## Task requirements
Go through each line of the entries below and tally those containing the string "blue"; give only the total.

[Scene change data]
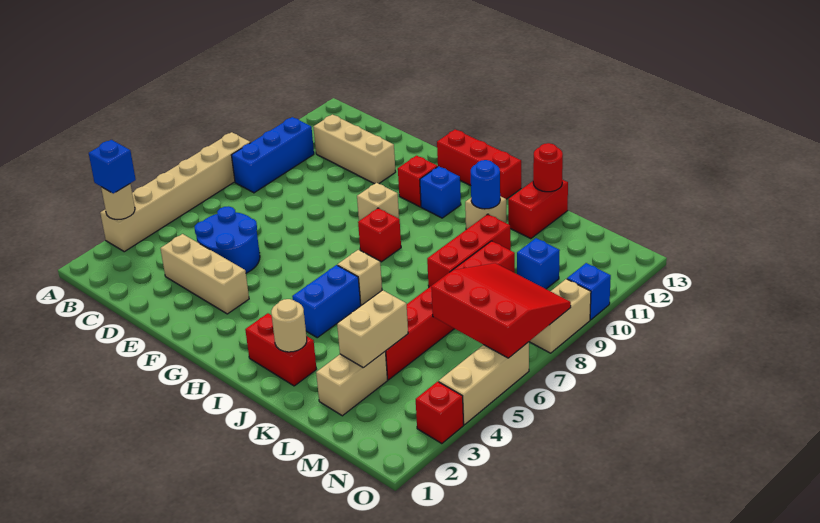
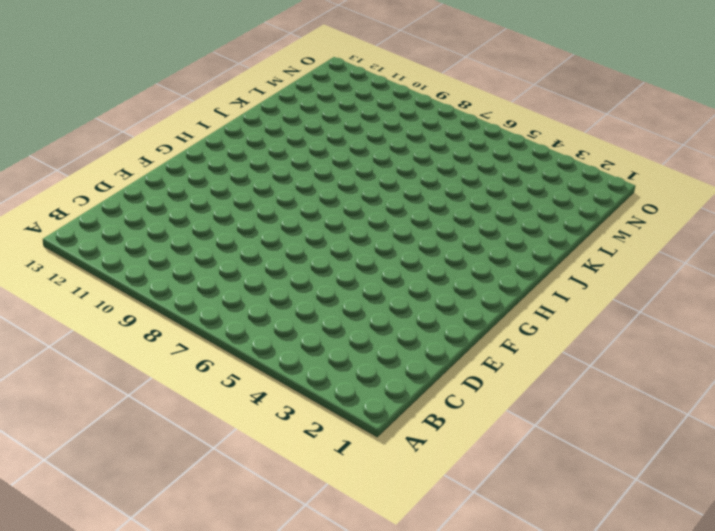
none -> tan brick A3:A8 level 1
none -> blue brick B8:B10 level 1
none -> tan brick C11:E11 level 1
none -> tan brick D3:F3 level 1

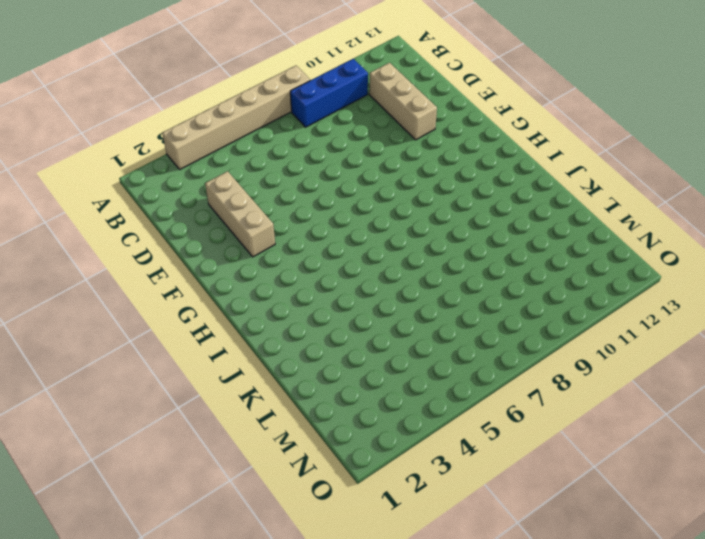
none -> blue round brick D4:E5 level 1
none -> tan brick G9 level 1
none -> red brick G11 level 1
none -> red brick G13:I13 level 1

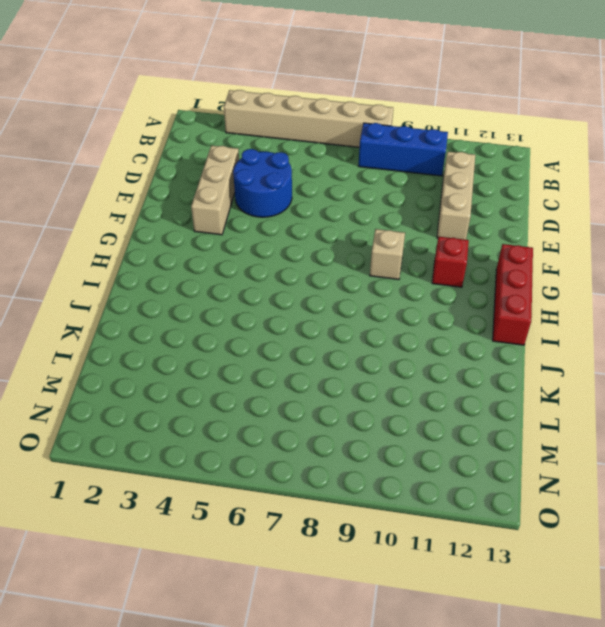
none -> red brick H8 level 1
none -> blue brick H11 level 1
none -> red brick I2:J2 level 1
none -> blue brick I4:I5 level 1

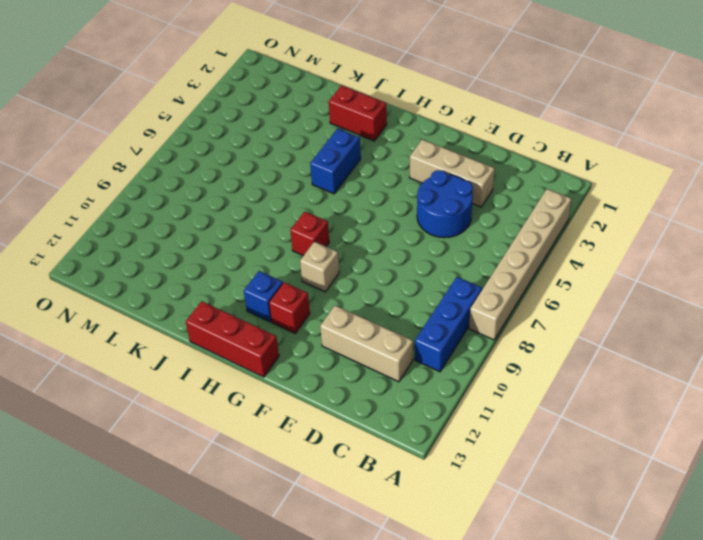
none -> tan brick I6 level 1
none -> tan brick J11 level 1
none -> red brick K8:K10 level 1
none -> red brick K12:K13 level 1

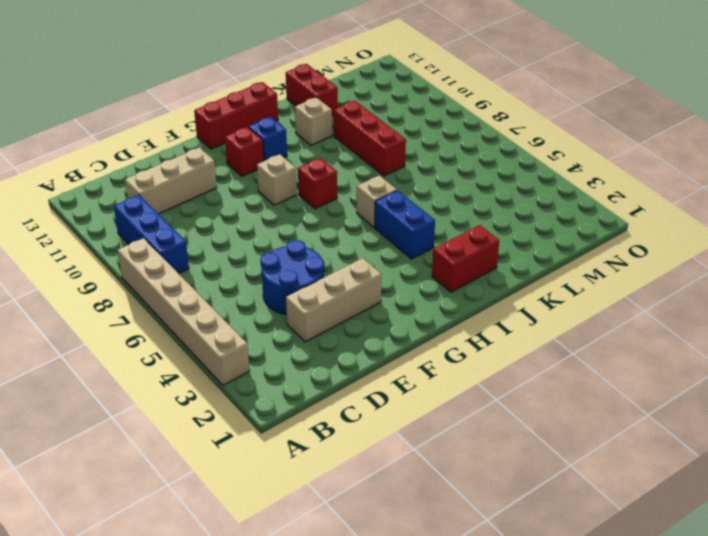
none -> tan brick L2:L3 level 1
none -> red brick L4:L9 level 1
none -> blue brick M10 level 1
none -> red brick O3 level 1

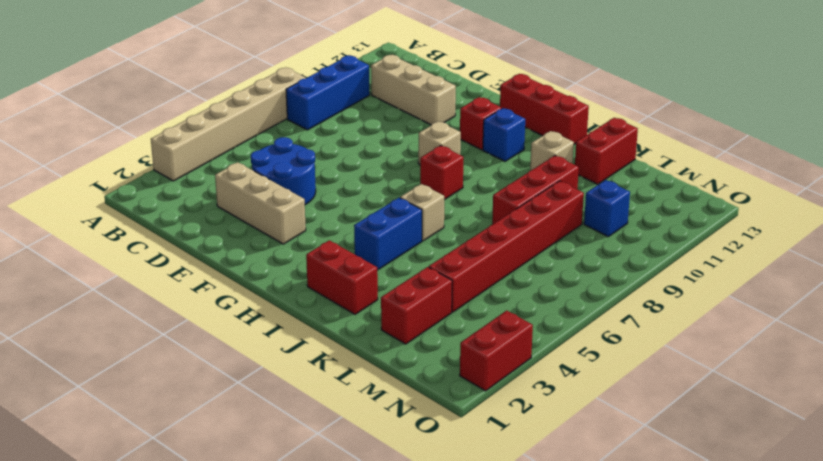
red brick L2:L3 level 1 -> tan brick L2:L3 level 1
red brick O2:O3 level 1 -> red brick O3 level 1
none -> tan brick O4:O6 level 1
none -> tan brick O8:O9 level 1
none -> blue brick O10 level 1
none -> tan round brick A3 level 2

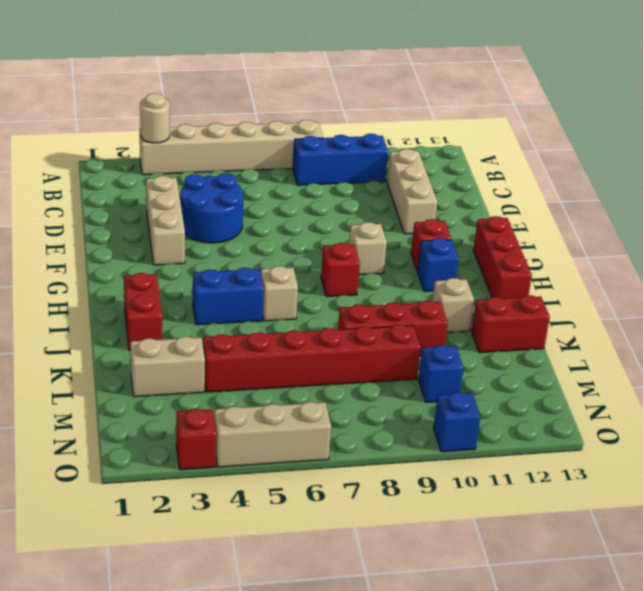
none -> tan brick O8:O9 level 1
none -> tan round brick J2 level 2
none -> blue round brick J11 level 2
none -> red round brick K13 level 2

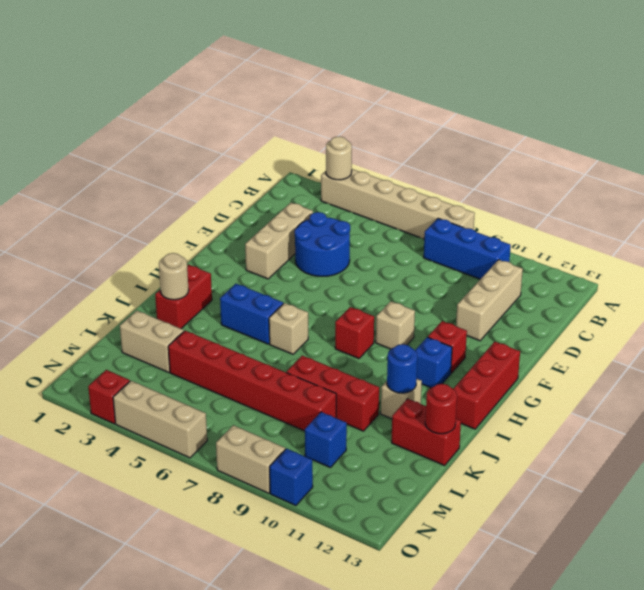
none -> tan brick L3:L4 level 2
none -> red slope M6:O8 level 2 top 6
none -> blue brick A3 level 3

## Task solution
8